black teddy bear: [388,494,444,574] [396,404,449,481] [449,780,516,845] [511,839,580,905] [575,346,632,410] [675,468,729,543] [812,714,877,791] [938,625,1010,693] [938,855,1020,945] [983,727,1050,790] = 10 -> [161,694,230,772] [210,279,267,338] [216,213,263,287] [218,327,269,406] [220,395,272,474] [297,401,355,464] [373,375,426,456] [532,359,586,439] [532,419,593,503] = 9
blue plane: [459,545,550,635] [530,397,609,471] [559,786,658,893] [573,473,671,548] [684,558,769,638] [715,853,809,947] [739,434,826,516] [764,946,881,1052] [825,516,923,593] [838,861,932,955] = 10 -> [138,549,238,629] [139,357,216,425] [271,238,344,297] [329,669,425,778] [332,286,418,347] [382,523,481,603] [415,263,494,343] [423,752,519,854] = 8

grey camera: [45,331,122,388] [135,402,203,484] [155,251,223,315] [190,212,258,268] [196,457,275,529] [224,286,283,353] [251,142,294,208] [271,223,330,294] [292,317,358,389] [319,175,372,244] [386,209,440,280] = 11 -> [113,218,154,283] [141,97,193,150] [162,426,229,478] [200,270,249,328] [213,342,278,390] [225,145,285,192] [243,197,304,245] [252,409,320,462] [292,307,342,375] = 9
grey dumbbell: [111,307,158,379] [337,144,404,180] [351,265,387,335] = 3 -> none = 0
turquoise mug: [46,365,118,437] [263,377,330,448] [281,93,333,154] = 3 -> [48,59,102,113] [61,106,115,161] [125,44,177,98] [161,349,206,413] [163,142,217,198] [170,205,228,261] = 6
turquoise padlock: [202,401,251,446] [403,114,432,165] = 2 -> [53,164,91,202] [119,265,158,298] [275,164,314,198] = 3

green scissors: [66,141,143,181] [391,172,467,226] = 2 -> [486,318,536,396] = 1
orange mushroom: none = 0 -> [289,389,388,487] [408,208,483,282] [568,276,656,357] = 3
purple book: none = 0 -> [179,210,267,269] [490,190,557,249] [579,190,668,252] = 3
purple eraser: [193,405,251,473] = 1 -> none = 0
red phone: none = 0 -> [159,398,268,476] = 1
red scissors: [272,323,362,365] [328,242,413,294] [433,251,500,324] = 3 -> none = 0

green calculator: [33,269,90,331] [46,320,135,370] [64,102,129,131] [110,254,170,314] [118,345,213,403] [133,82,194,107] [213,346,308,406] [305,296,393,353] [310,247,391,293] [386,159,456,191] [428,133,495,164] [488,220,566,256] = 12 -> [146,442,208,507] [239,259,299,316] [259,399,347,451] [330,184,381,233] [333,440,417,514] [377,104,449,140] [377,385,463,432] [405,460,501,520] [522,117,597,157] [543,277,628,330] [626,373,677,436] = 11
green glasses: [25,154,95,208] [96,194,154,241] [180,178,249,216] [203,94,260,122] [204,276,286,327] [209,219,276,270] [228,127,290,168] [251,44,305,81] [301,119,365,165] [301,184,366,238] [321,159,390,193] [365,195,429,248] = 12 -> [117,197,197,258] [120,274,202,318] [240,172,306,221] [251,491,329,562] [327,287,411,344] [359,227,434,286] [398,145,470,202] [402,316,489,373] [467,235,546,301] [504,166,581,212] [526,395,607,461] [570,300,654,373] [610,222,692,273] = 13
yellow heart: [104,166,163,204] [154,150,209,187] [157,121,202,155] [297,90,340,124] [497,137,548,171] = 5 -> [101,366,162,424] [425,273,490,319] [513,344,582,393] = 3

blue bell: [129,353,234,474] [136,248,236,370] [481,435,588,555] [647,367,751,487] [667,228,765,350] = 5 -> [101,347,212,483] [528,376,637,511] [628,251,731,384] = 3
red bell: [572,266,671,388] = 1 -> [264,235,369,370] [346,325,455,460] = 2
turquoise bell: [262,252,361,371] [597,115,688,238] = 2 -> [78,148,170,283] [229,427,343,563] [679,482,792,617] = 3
==============================
# [Your goal]
Print only what lies in the material above starting at the line with "orange mushroom: none" and ending at the line with "yellow heart: [104,166,163,204]", every line exactly as given.

# [Exercise response]
orange mushroom: none = 0 -> [289,389,388,487] [408,208,483,282] [568,276,656,357] = 3
purple book: none = 0 -> [179,210,267,269] [490,190,557,249] [579,190,668,252] = 3
purple eraser: [193,405,251,473] = 1 -> none = 0
red phone: none = 0 -> [159,398,268,476] = 1
red scissors: [272,323,362,365] [328,242,413,294] [433,251,500,324] = 3 -> none = 0

green calculator: [33,269,90,331] [46,320,135,370] [64,102,129,131] [110,254,170,314] [118,345,213,403] [133,82,194,107] [213,346,308,406] [305,296,393,353] [310,247,391,293] [386,159,456,191] [428,133,495,164] [488,220,566,256] = 12 -> [146,442,208,507] [239,259,299,316] [259,399,347,451] [330,184,381,233] [333,440,417,514] [377,104,449,140] [377,385,463,432] [405,460,501,520] [522,117,597,157] [543,277,628,330] [626,373,677,436] = 11
green glasses: [25,154,95,208] [96,194,154,241] [180,178,249,216] [203,94,260,122] [204,276,286,327] [209,219,276,270] [228,127,290,168] [251,44,305,81] [301,119,365,165] [301,184,366,238] [321,159,390,193] [365,195,429,248] = 12 -> [117,197,197,258] [120,274,202,318] [240,172,306,221] [251,491,329,562] [327,287,411,344] [359,227,434,286] [398,145,470,202] [402,316,489,373] [467,235,546,301] [504,166,581,212] [526,395,607,461] [570,300,654,373] [610,222,692,273] = 13
yellow heart: [104,166,163,204] [154,150,209,187] [157,121,202,155] [297,90,340,124] [497,137,548,171] = 5 -> [101,366,162,424] [425,273,490,319] [513,344,582,393] = 3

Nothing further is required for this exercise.